## Task data:

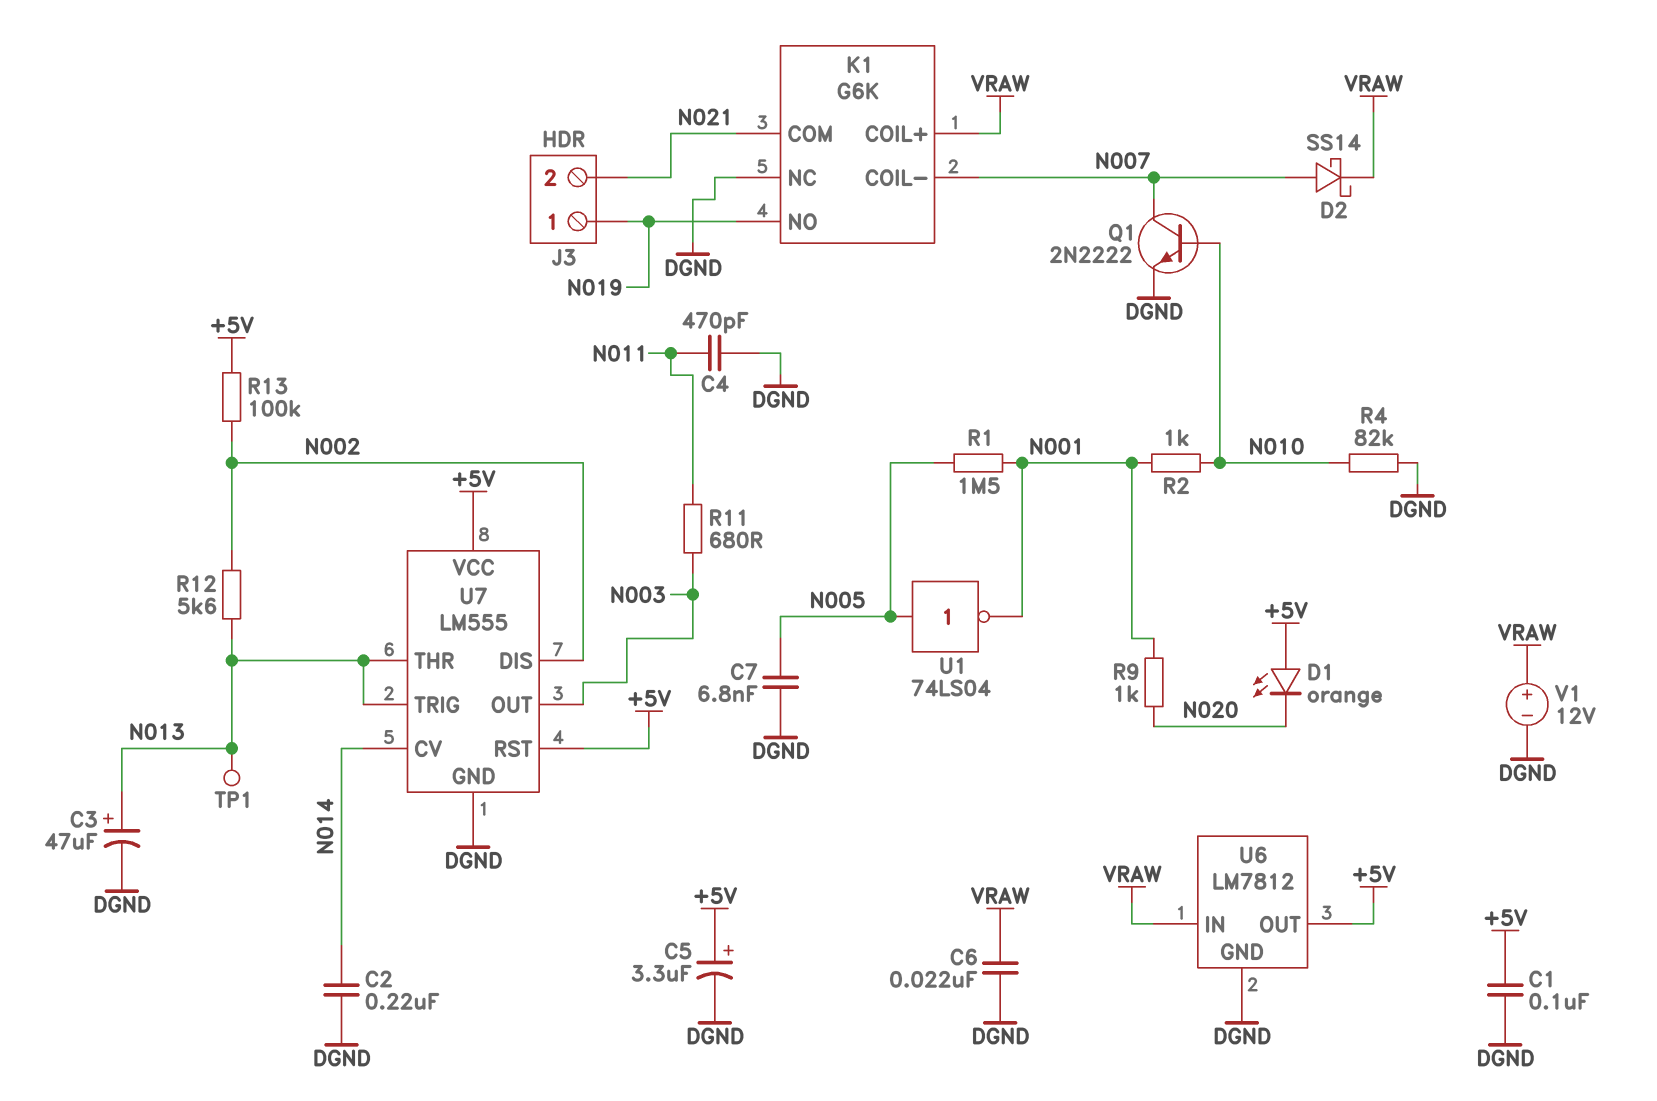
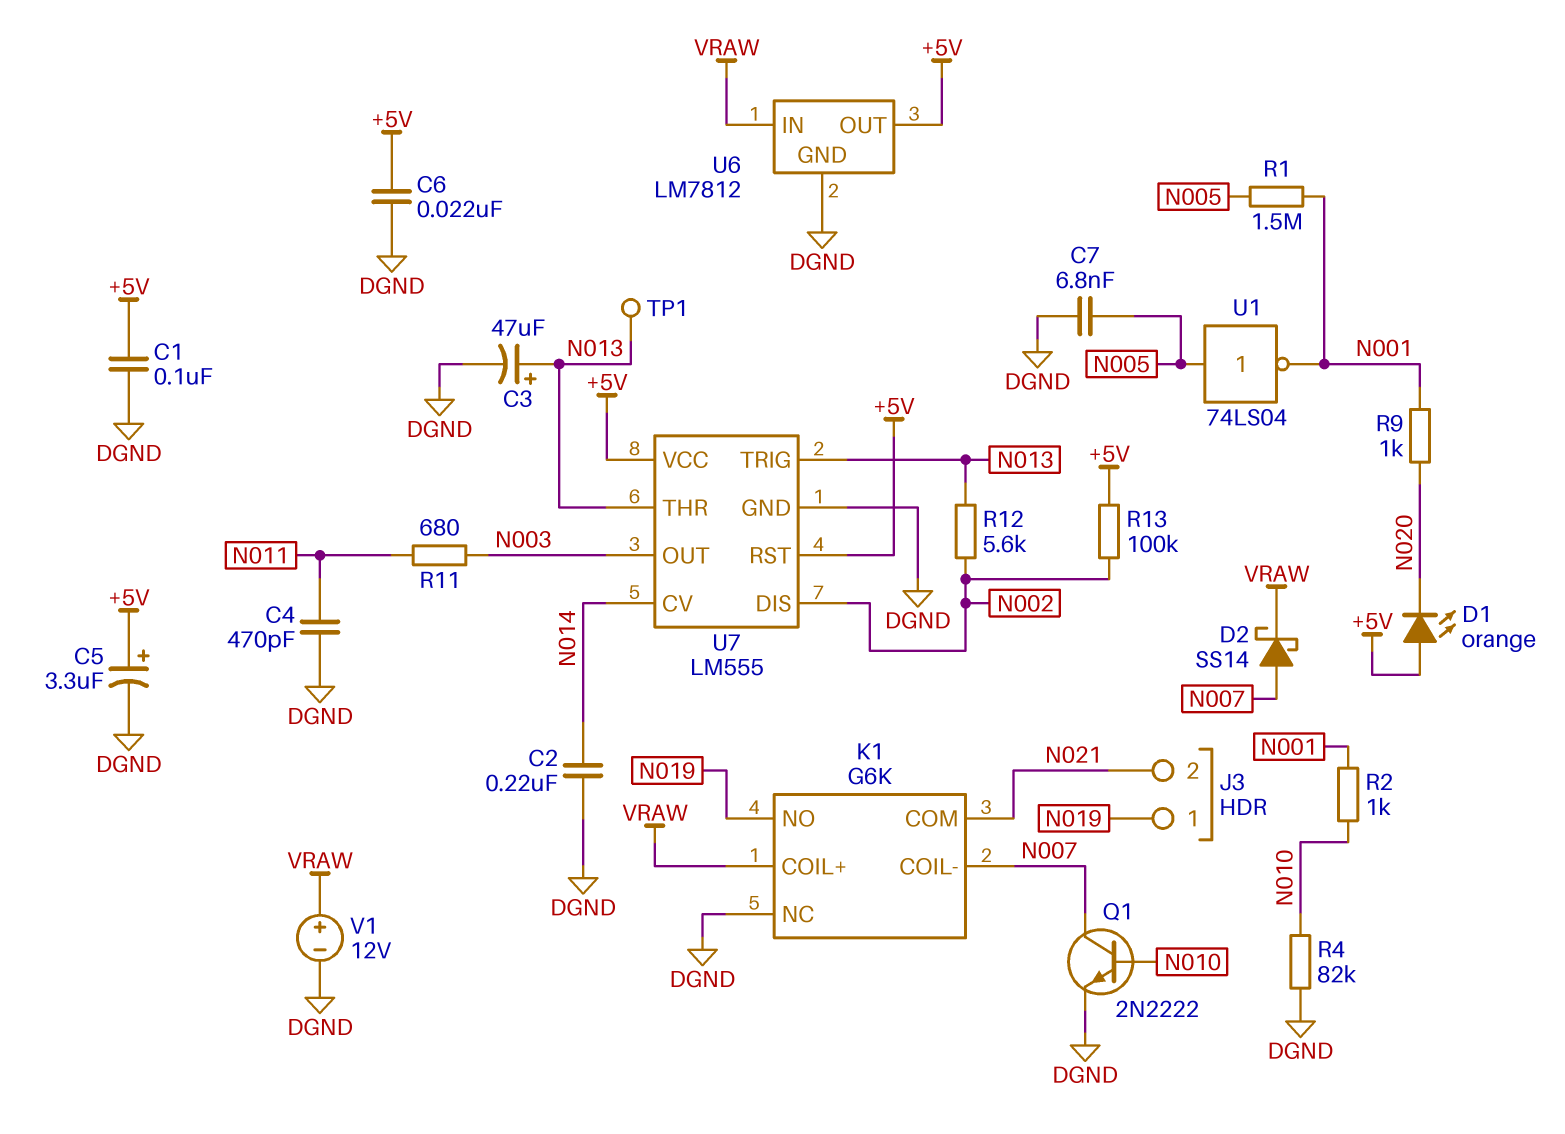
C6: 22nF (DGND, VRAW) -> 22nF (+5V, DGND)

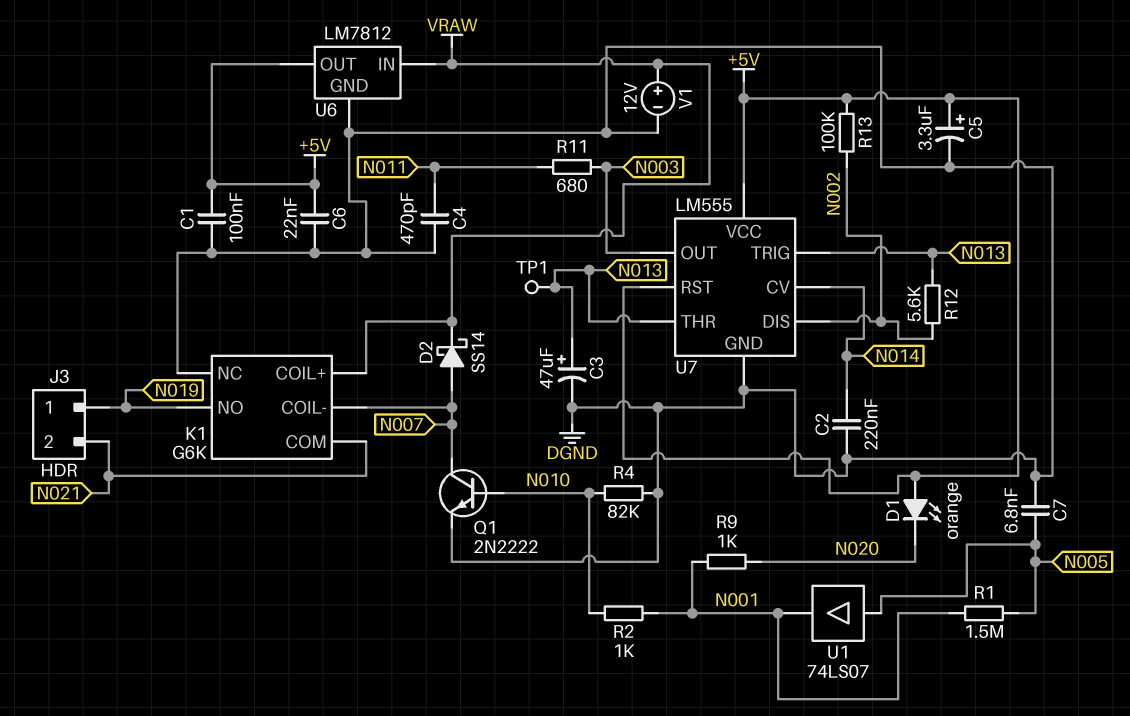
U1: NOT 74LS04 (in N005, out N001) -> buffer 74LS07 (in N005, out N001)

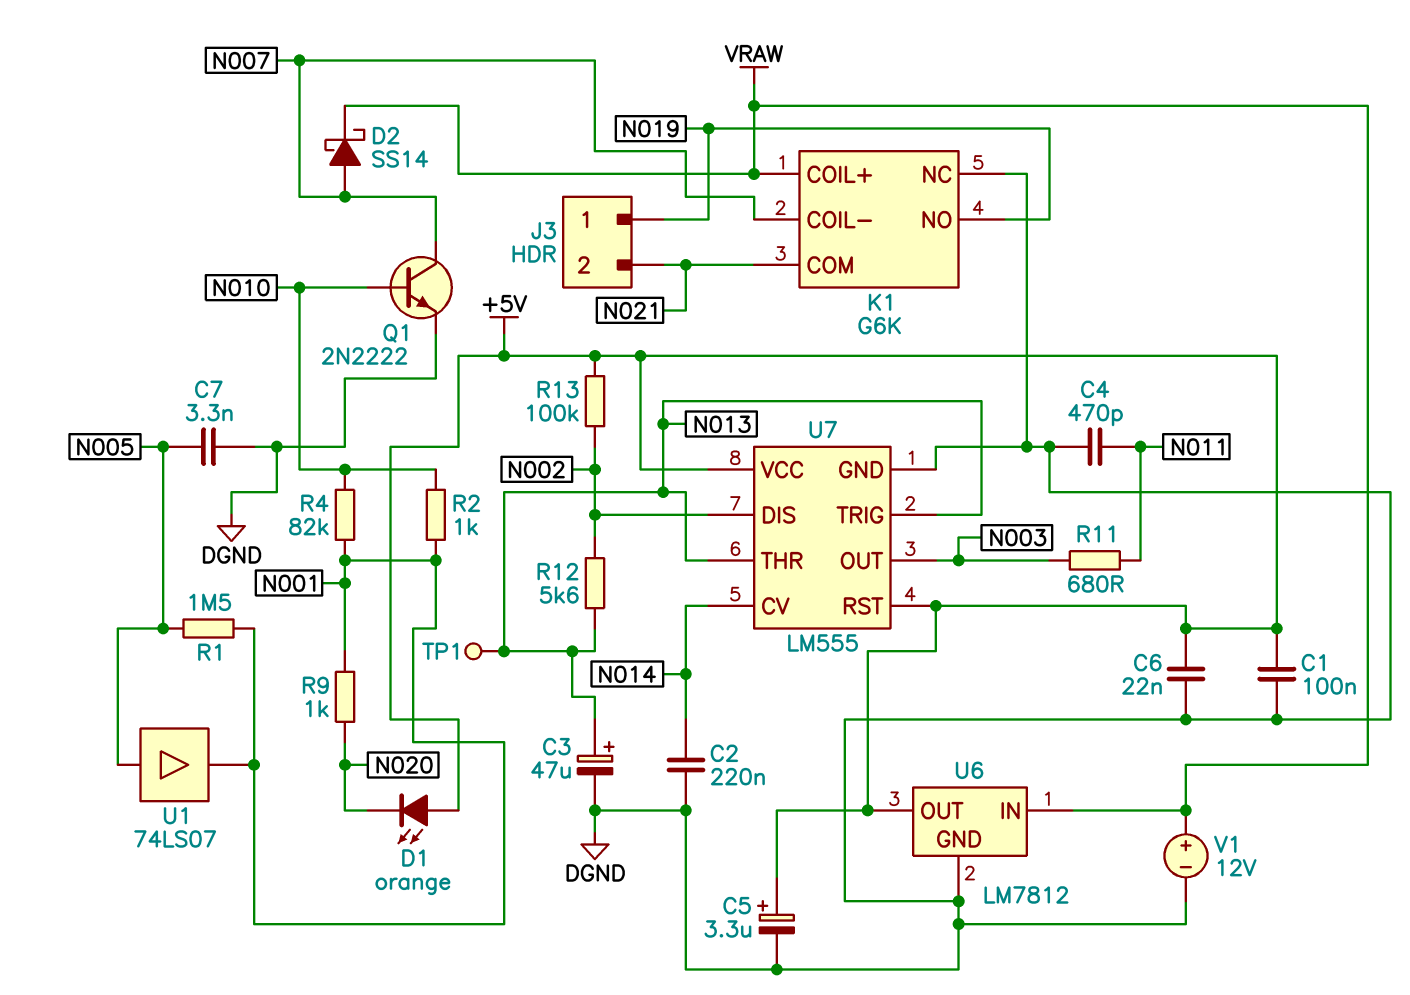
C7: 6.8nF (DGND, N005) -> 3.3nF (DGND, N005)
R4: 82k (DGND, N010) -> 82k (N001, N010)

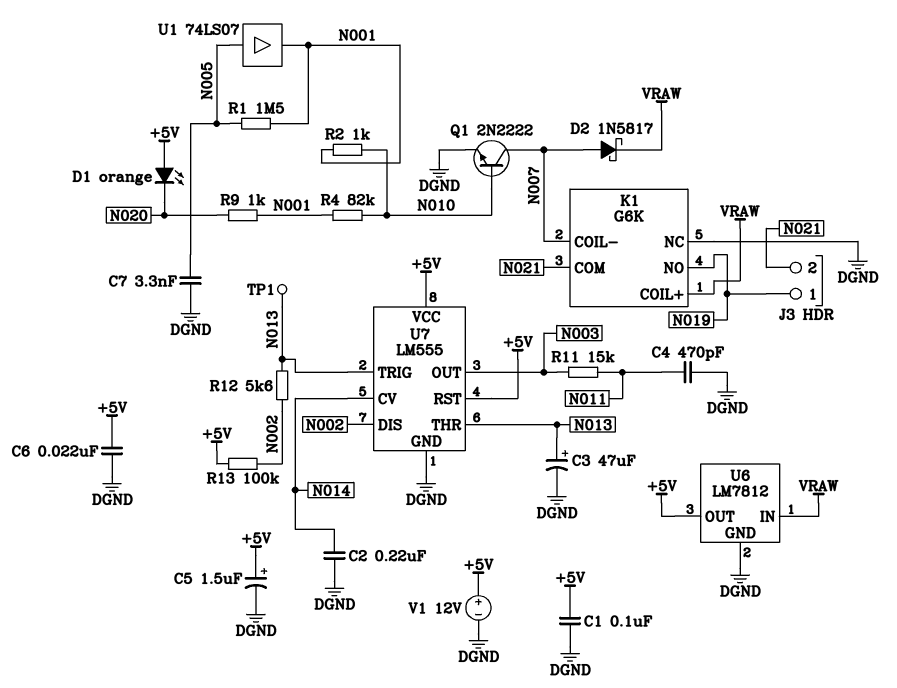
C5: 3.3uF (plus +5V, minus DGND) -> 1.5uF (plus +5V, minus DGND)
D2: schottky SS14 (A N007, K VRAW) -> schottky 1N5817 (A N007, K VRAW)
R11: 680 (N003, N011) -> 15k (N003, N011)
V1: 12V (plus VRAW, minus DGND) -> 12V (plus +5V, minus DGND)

## Task:
The records are to be retyped in full and exactly, with no image carried over.

## Written response:
C6: 22nF (DGND, VRAW) -> 22nF (+5V, DGND)

U1: NOT 74LS04 (in N005, out N001) -> buffer 74LS07 (in N005, out N001)

C7: 6.8nF (DGND, N005) -> 3.3nF (DGND, N005)
R4: 82k (DGND, N010) -> 82k (N001, N010)

C5: 3.3uF (plus +5V, minus DGND) -> 1.5uF (plus +5V, minus DGND)
D2: schottky SS14 (A N007, K VRAW) -> schottky 1N5817 (A N007, K VRAW)
R11: 680 (N003, N011) -> 15k (N003, N011)
V1: 12V (plus VRAW, minus DGND) -> 12V (plus +5V, minus DGND)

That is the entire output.